>>>>>
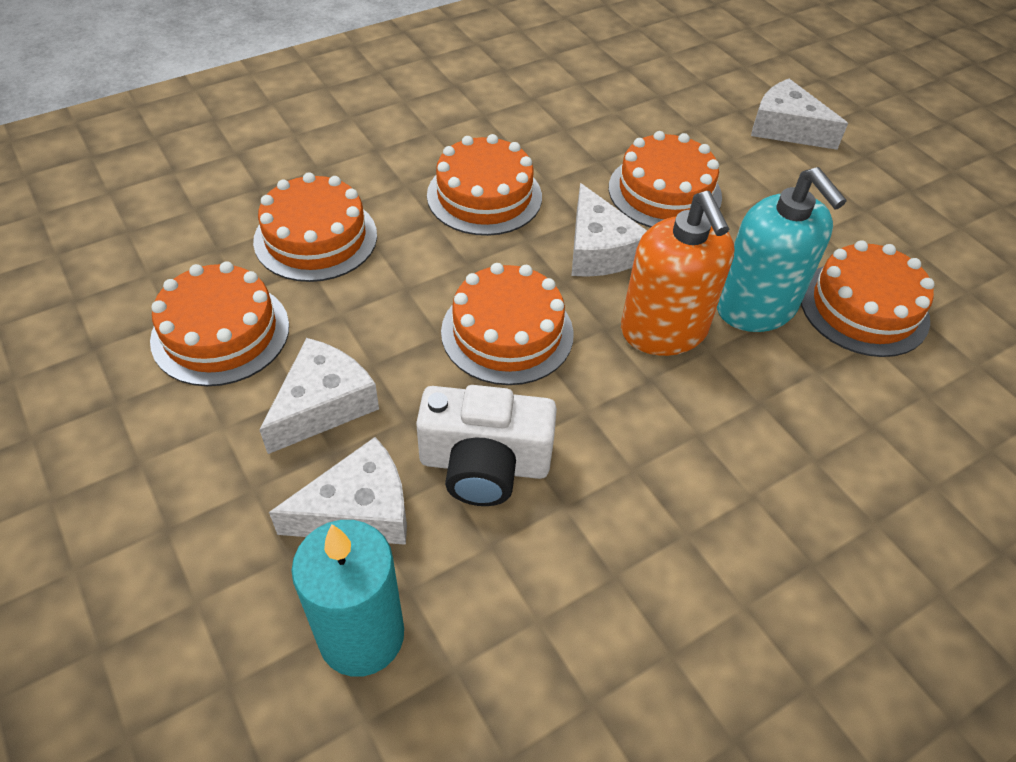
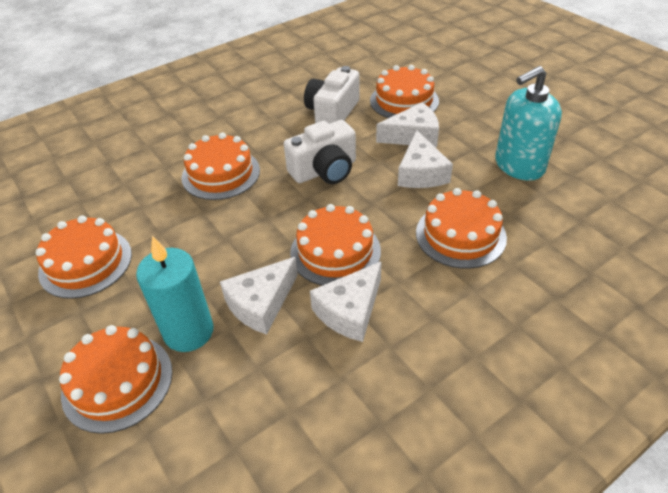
orange soap dispenser: 1 -> 0
white camera: 1 -> 2

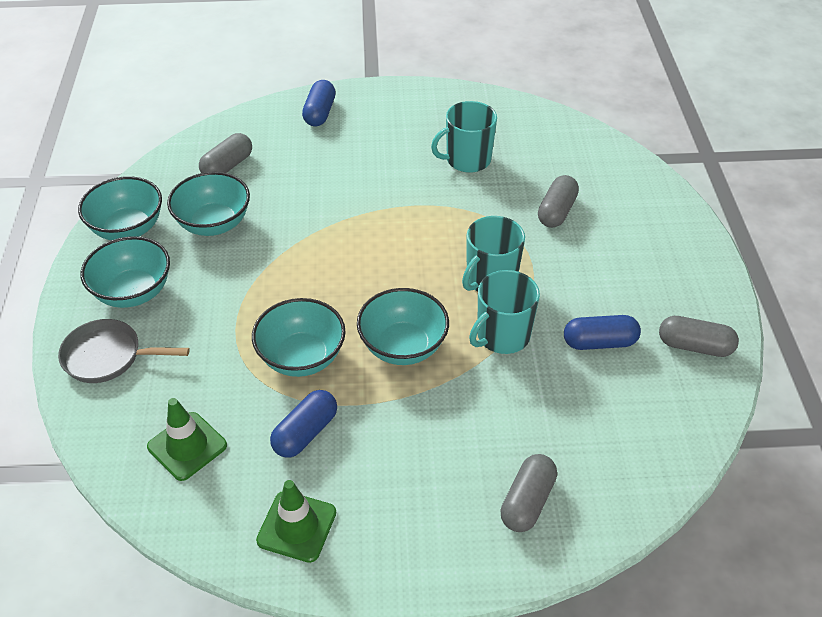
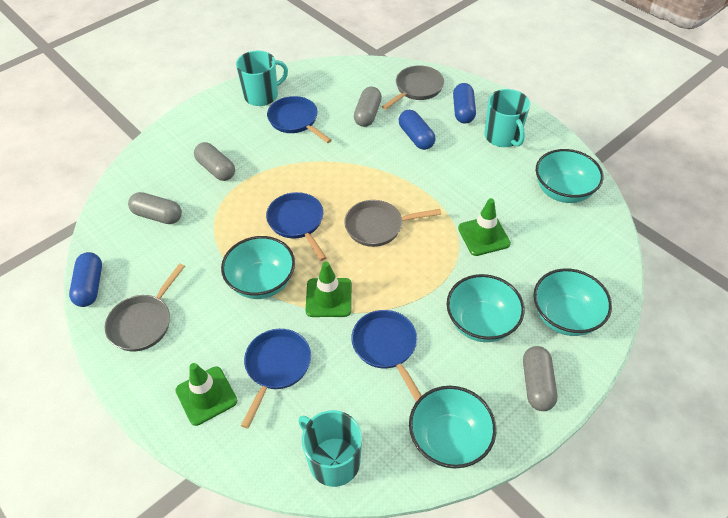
blue pan: 0 -> 4
green traffic cone: 2 -> 3
grey pan: 1 -> 3

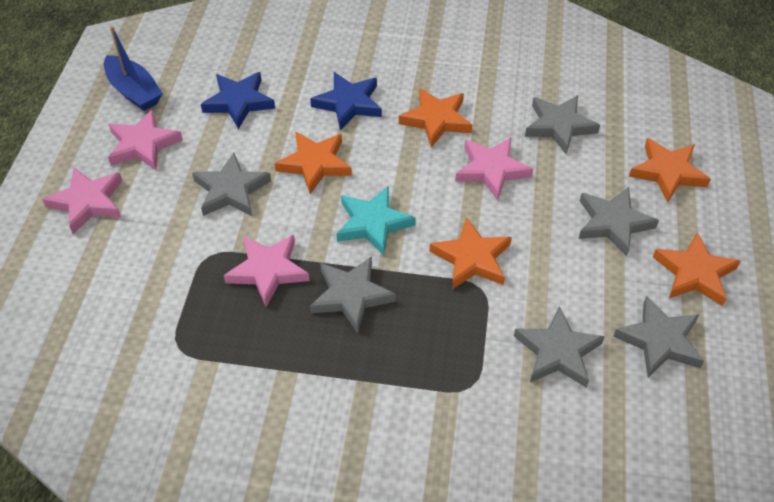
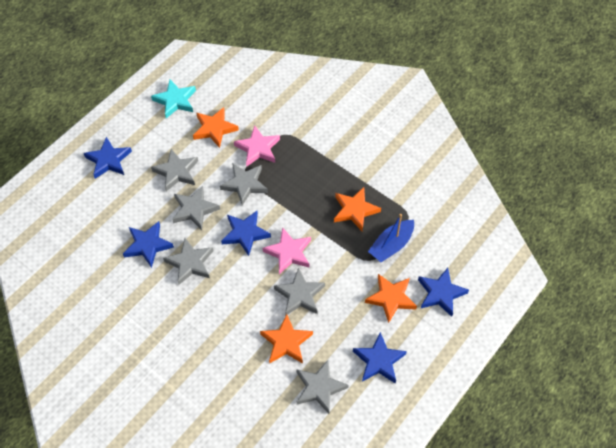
blue star: 2 -> 5
orange star: 5 -> 4
pink star: 4 -> 2

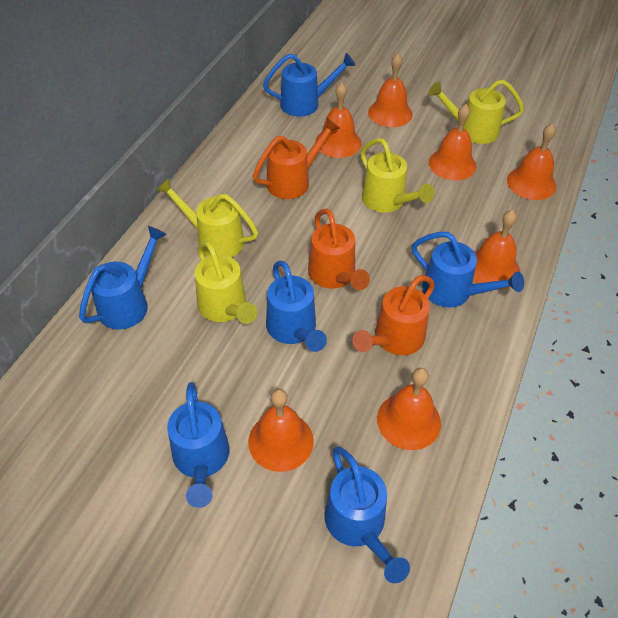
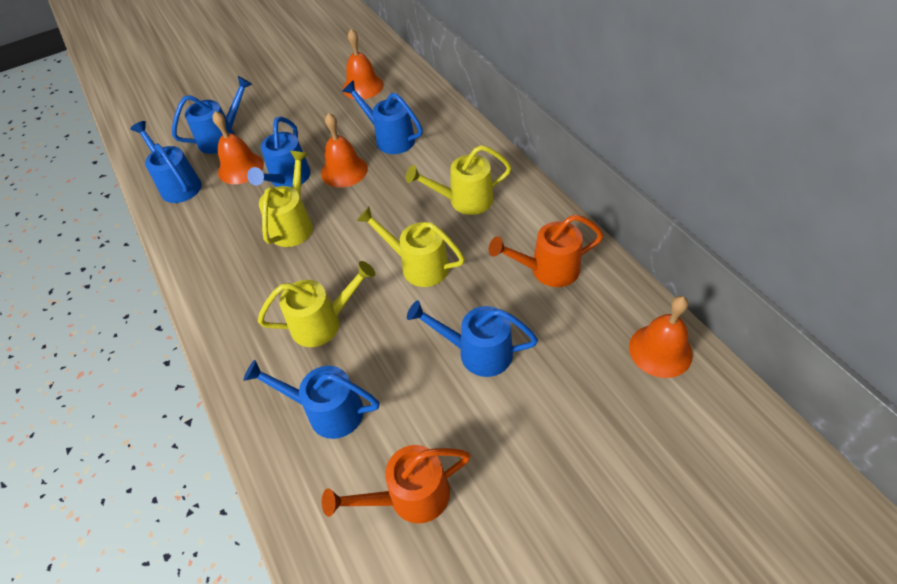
orange bell: 7 -> 4
orange watering can: 3 -> 2

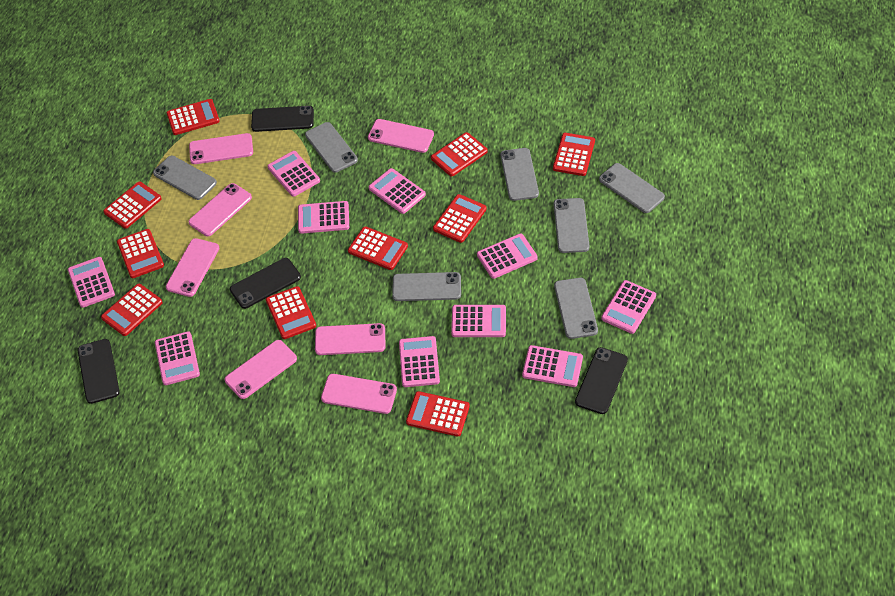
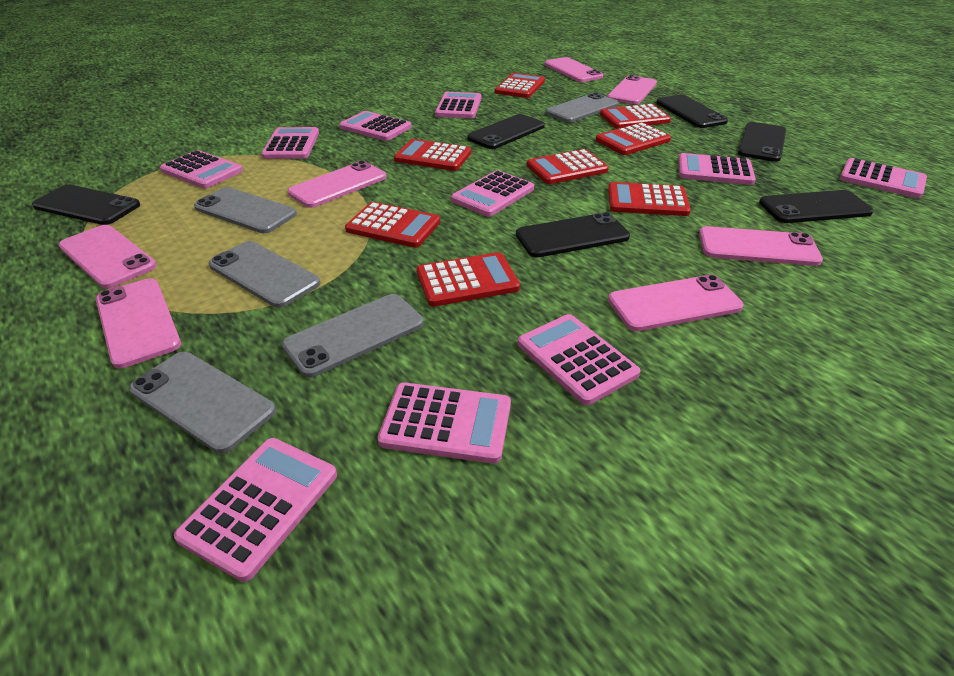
black phone: 4 -> 6
grey phone: 7 -> 5
red calculator: 10 -> 8

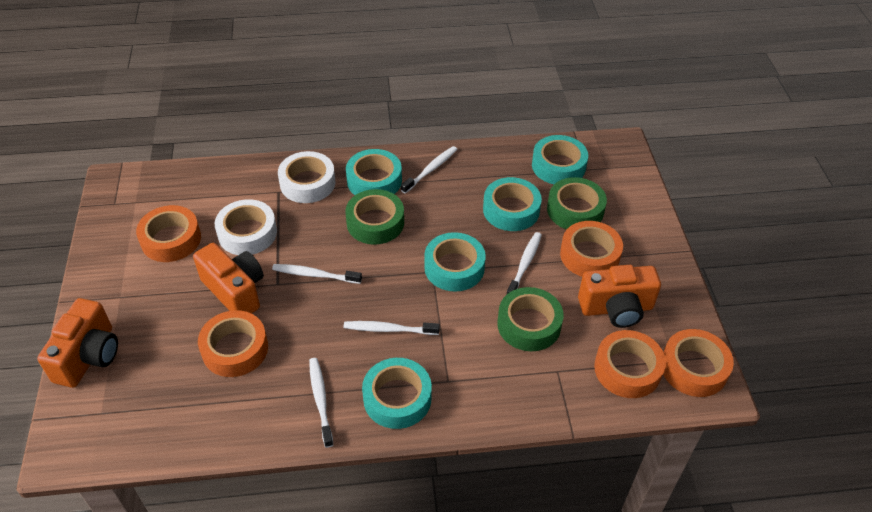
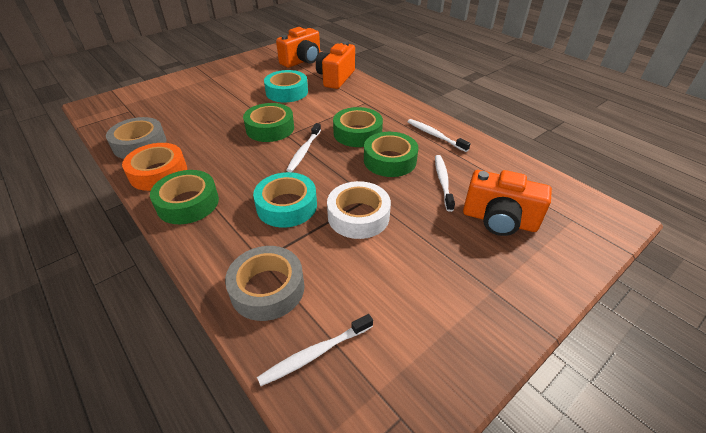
green tape: 3 -> 4
grey tape: 0 -> 2
orange tape: 5 -> 1
turquoise tape: 5 -> 2
white tape: 2 -> 1
white toothbrush: 5 -> 4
<<<<<
Task statement: Leave every picture out and write out exactly the lines from the line with "red calculator: 10 -> 8" through the last line of the material.

Expected output:
red calculator: 10 -> 8

green tape: 3 -> 4
grey tape: 0 -> 2
orange tape: 5 -> 1
turquoise tape: 5 -> 2
white tape: 2 -> 1
white toothbrush: 5 -> 4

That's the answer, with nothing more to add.